- **Work required**: Could you please repeat all of the entries exactly as written?

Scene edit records
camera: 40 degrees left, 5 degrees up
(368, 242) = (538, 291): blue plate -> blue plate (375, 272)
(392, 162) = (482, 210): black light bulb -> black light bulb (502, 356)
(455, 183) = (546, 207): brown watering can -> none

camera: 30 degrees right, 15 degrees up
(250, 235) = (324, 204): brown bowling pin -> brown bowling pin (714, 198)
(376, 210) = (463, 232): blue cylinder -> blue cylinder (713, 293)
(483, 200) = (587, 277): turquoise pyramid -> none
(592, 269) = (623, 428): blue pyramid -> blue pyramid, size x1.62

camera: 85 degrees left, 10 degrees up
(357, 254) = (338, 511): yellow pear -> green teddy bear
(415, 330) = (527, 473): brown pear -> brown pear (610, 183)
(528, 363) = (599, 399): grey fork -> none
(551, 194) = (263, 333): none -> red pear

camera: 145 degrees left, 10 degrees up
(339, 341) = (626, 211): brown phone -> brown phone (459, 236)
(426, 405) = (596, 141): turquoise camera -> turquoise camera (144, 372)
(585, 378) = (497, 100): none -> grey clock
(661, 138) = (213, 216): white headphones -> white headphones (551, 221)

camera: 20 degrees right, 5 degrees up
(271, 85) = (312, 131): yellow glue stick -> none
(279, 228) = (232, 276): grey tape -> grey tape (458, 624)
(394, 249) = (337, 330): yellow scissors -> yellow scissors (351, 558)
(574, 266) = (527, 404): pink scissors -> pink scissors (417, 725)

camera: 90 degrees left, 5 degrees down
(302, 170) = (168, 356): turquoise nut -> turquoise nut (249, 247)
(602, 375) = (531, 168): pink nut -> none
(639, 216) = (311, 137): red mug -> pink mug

- **Response to this exercise**:
camera: 40 degrees left, 5 degrees up
(368, 242) = (538, 291): blue plate -> blue plate (375, 272)
(392, 162) = (482, 210): black light bulb -> black light bulb (502, 356)
(455, 183) = (546, 207): brown watering can -> none

camera: 30 degrees right, 15 degrees up
(250, 235) = (324, 204): brown bowling pin -> brown bowling pin (714, 198)
(376, 210) = (463, 232): blue cylinder -> blue cylinder (713, 293)
(483, 200) = (587, 277): turquoise pyramid -> none
(592, 269) = (623, 428): blue pyramid -> blue pyramid, size x1.62

camera: 85 degrees left, 10 degrees up
(357, 254) = (338, 511): yellow pear -> green teddy bear
(415, 330) = (527, 473): brown pear -> brown pear (610, 183)
(528, 363) = (599, 399): grey fork -> none
(551, 194) = (263, 333): none -> red pear

camera: 145 degrees left, 10 degrees up
(339, 341) = (626, 211): brown phone -> brown phone (459, 236)
(426, 405) = (596, 141): turquoise camera -> turquoise camera (144, 372)
(585, 378) = (497, 100): none -> grey clock
(661, 138) = (213, 216): white headphones -> white headphones (551, 221)

camera: 20 degrees right, 5 degrees up
(271, 85) = (312, 131): yellow glue stick -> none
(279, 228) = (232, 276): grey tape -> grey tape (458, 624)
(394, 249) = (337, 330): yellow scissors -> yellow scissors (351, 558)
(574, 266) = (527, 404): pink scissors -> pink scissors (417, 725)

camera: 90 degrees left, 5 degrees down
(302, 170) = (168, 356): turquoise nut -> turquoise nut (249, 247)
(602, 375) = (531, 168): pink nut -> none
(639, 216) = (311, 137): red mug -> pink mug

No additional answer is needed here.